- **Given material**

============================================================

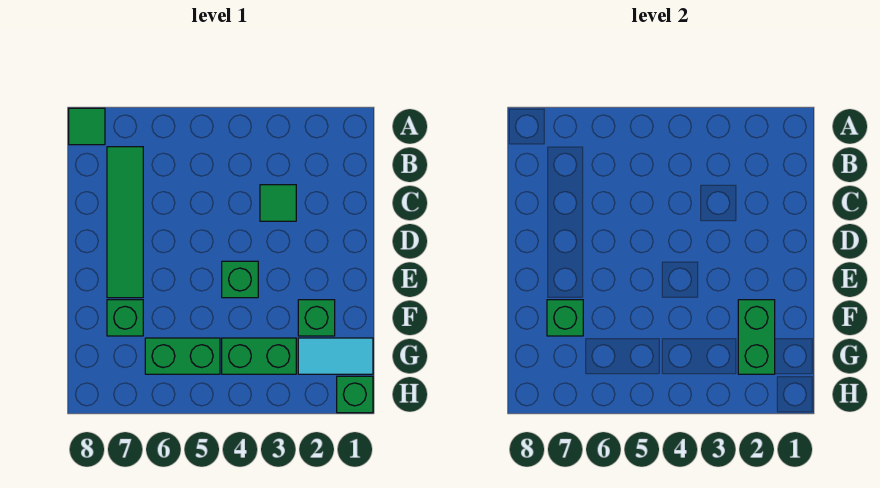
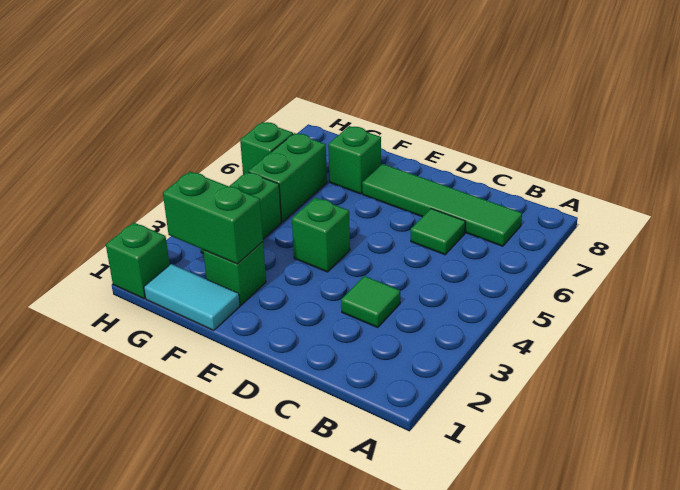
green tile A8 level 1 -> green tile C6 level 1
green brick F7 level 2 -> green brick H6 level 1
cyan tile G1:G2 level 1 -> cyan tile F1:G1 level 1

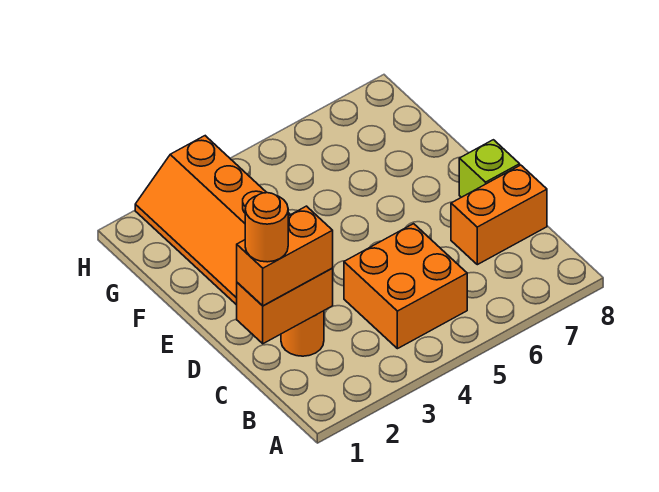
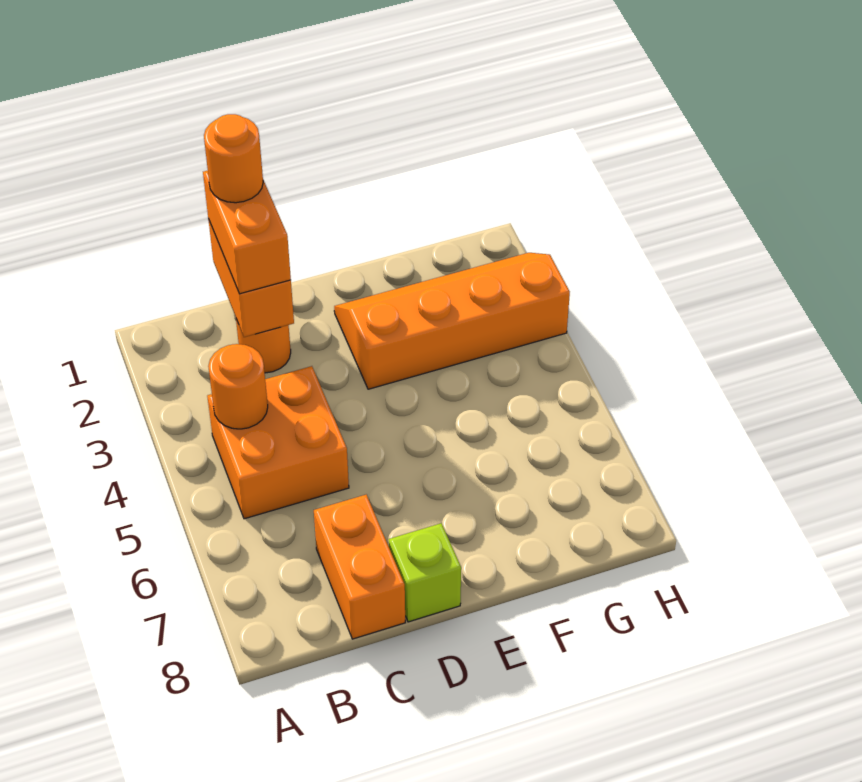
none -> orange round brick B4 level 2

============================================================

- **Problem to solve**
Word for word, give again the lines from the line holding "green brick F7" through the last line of the material, both included; pictures are not part of the copy.

- **Solution**
green brick F7 level 2 -> green brick H6 level 1
cyan tile G1:G2 level 1 -> cyan tile F1:G1 level 1

none -> orange round brick B4 level 2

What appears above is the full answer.